-- EXTRACTED ENTRIES start --
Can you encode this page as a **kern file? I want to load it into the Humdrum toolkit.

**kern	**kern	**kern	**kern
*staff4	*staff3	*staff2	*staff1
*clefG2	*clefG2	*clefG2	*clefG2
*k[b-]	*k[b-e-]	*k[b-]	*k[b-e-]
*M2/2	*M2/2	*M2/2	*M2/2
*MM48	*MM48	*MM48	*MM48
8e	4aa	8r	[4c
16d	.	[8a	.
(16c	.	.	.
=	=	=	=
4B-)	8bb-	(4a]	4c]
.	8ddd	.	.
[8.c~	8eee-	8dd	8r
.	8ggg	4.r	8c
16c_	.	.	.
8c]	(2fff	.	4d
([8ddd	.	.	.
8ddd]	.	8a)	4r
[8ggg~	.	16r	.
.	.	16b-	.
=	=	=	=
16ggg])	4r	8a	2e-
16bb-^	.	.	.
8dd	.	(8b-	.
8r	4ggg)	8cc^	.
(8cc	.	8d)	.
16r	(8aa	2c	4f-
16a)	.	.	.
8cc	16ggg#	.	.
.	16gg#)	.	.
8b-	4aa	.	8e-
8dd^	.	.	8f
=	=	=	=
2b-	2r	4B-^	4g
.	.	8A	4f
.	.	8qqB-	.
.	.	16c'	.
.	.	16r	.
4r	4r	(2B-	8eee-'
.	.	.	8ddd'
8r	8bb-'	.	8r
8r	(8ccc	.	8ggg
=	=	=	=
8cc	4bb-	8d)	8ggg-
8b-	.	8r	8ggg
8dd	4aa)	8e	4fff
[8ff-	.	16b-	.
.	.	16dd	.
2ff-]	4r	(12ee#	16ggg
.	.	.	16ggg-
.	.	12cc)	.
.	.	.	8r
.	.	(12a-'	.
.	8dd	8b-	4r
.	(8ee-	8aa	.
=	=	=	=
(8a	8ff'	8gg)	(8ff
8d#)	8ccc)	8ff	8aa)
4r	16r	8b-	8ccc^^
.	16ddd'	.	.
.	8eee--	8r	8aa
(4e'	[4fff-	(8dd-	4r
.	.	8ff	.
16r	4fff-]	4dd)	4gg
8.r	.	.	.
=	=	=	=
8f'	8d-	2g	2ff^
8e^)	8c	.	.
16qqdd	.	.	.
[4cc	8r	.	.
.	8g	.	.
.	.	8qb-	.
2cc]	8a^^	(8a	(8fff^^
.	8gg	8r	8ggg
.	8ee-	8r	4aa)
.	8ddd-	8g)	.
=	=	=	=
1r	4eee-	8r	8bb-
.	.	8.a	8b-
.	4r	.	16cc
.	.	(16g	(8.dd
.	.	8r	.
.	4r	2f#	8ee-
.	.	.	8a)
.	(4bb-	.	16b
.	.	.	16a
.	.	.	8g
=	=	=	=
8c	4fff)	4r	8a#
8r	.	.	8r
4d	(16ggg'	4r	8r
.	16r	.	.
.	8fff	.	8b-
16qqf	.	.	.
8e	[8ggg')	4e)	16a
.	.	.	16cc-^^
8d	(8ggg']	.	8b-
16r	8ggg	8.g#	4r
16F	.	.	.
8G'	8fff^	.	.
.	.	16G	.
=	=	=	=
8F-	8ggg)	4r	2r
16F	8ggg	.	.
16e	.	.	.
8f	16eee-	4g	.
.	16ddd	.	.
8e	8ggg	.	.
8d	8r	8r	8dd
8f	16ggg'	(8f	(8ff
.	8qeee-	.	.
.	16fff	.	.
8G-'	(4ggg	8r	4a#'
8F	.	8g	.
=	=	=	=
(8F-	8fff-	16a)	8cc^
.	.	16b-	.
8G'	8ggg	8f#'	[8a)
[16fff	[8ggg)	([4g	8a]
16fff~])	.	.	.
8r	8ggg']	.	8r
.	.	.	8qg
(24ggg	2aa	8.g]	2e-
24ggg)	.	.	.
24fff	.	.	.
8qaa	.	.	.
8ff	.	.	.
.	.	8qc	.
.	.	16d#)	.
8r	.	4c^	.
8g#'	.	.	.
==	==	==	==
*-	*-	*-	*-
-- EXTRACTED ENTRIES end --
Reproduce the data above, substituting "*MM60" for each "*MM48" and leaving everything else unchanged.

Can you encode this page as a **kern file? I want to load it into the Humdrum toolkit.

**kern	**kern	**kern	**kern
*staff4	*staff3	*staff2	*staff1
*clefG2	*clefG2	*clefG2	*clefG2
*k[b-]	*k[b-e-]	*k[b-]	*k[b-e-]
*M2/2	*M2/2	*M2/2	*M2/2
*MM60	*MM60	*MM60	*MM60
8e	4aa	8r	[4c
16d	.	[8a	.
(16c	.	.	.
=	=	=	=
4B-)	8bb-	(4a]	4c]
.	8ddd	.	.
[8.c~	8eee-	8dd	8r
.	8ggg	4.r	8c
16c_	.	.	.
8c]	(2fff	.	4d
([8ddd	.	.	.
8ddd]	.	8a)	4r
[8ggg~	.	16r	.
.	.	16b-	.
=	=	=	=
16ggg])	4r	8a	2e-
16bb-^	.	.	.
8dd	.	(8b-	.
8r	4ggg)	8cc^	.
(8cc	.	8d)	.
16r	(8aa	2c	4f-
16a)	.	.	.
8cc	16ggg#	.	.
.	16gg#)	.	.
8b-	4aa	.	8e-
8dd^	.	.	8f
=	=	=	=
2b-	2r	4B-^	4g
.	.	8A	4f
.	.	8qqB-	.
.	.	16c'	.
.	.	16r	.
4r	4r	(2B-	8eee-'
.	.	.	8ddd'
8r	8bb-'	.	8r
8r	(8ccc	.	8ggg
=	=	=	=
8cc	4bb-	8d)	8ggg-
8b-	.	8r	8ggg
8dd	4aa)	8e	4fff
[8ff-	.	16b-	.
.	.	16dd	.
2ff-]	4r	(12ee#	16ggg
.	.	.	16ggg-
.	.	12cc)	.
.	.	.	8r
.	.	(12a-'	.
.	8dd	8b-	4r
.	(8ee-	8aa	.
=	=	=	=
(8a	8ff'	8gg)	(8ff
8d#)	8ccc)	8ff	8aa)
4r	16r	8b-	8ccc^^
.	16ddd'	.	.
.	8eee--	8r	8aa
(4e'	[4fff-	(8dd-	4r
.	.	8ff	.
16r	4fff-]	4dd)	4gg
8.r	.	.	.
=	=	=	=
8f'	8d-	2g	2ff^
8e^)	8c	.	.
16qqdd	.	.	.
[4cc	8r	.	.
.	8g	.	.
.	.	8qb-	.
2cc]	8a^^	(8a	(8fff^^
.	8gg	8r	8ggg
.	8ee-	8r	4aa)
.	8ddd-	8g)	.
=	=	=	=
1r	4eee-	8r	8bb-
.	.	8.a	8b-
.	4r	.	16cc
.	.	(16g	(8.dd
.	.	8r	.
.	4r	2f#	8ee-
.	.	.	8a)
.	(4bb-	.	16b
.	.	.	16a
.	.	.	8g
=	=	=	=
8c	4fff)	4r	8a#
8r	.	.	8r
4d	(16ggg'	4r	8r
.	16r	.	.
.	8fff	.	8b-
16qqf	.	.	.
8e	[8ggg')	4e)	16a
.	.	.	16cc-^^
8d	(8ggg']	.	8b-
16r	8ggg	8.g#	4r
16F	.	.	.
8G'	8fff^	.	.
.	.	16G	.
=	=	=	=
8F-	8ggg)	4r	2r
16F	8ggg	.	.
16e	.	.	.
8f	16eee-	4g	.
.	16ddd	.	.
8e	8ggg	.	.
8d	8r	8r	8dd
8f	16ggg'	(8f	(8ff
.	8qeee-	.	.
.	16fff	.	.
8G-'	(4ggg	8r	4a#'
8F	.	8g	.
=	=	=	=
(8F-	8fff-	16a)	8cc^
.	.	16b-	.
8G'	8ggg	8f#'	[8a)
[16fff	[8ggg)	([4g	8a]
16fff~])	.	.	.
8r	8ggg']	.	8r
.	.	.	8qg
(24ggg	2aa	8.g]	2e-
24ggg)	.	.	.
24fff	.	.	.
8qaa	.	.	.
8ff	.	.	.
.	.	8qc	.
.	.	16d#)	.
8r	.	4c^	.
8g#'	.	.	.
==	==	==	==
*-	*-	*-	*-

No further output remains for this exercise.